## Directive
Give the lines again word for word, beginning with the one containing "(395, 75) = (483, 69): none -> brown donut" and ending with the last line of the material below.
** Opening Records to use block **
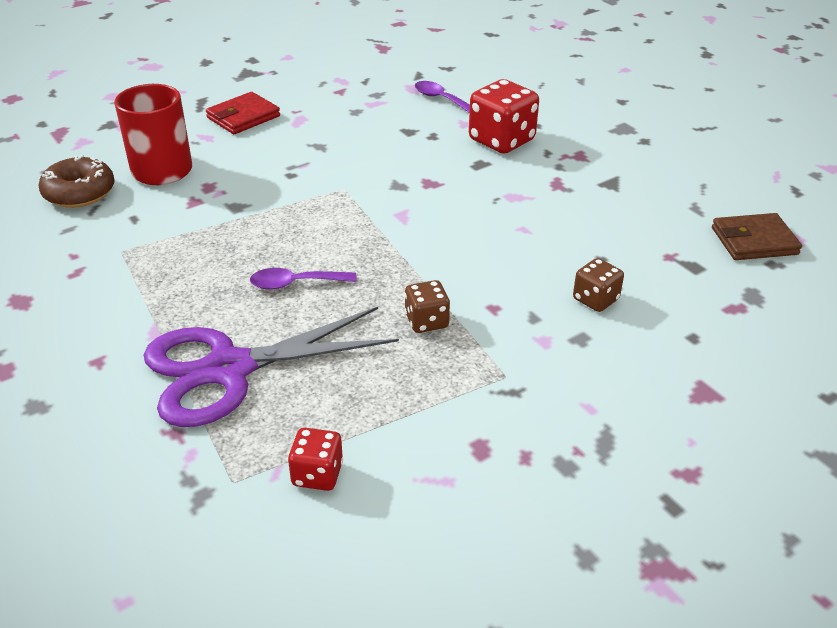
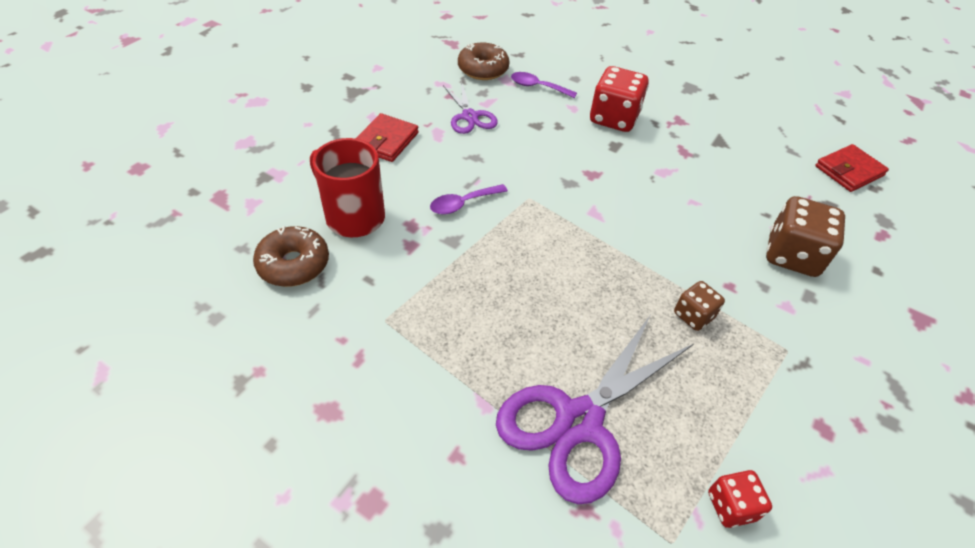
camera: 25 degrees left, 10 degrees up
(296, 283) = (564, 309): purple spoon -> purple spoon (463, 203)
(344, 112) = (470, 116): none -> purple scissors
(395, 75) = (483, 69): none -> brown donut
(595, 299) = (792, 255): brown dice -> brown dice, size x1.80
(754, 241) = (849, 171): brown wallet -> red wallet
** Closing Records to use block **
## Response to this exercise
(395, 75) = (483, 69): none -> brown donut
(595, 299) = (792, 255): brown dice -> brown dice, size x1.80
(754, 241) = (849, 171): brown wallet -> red wallet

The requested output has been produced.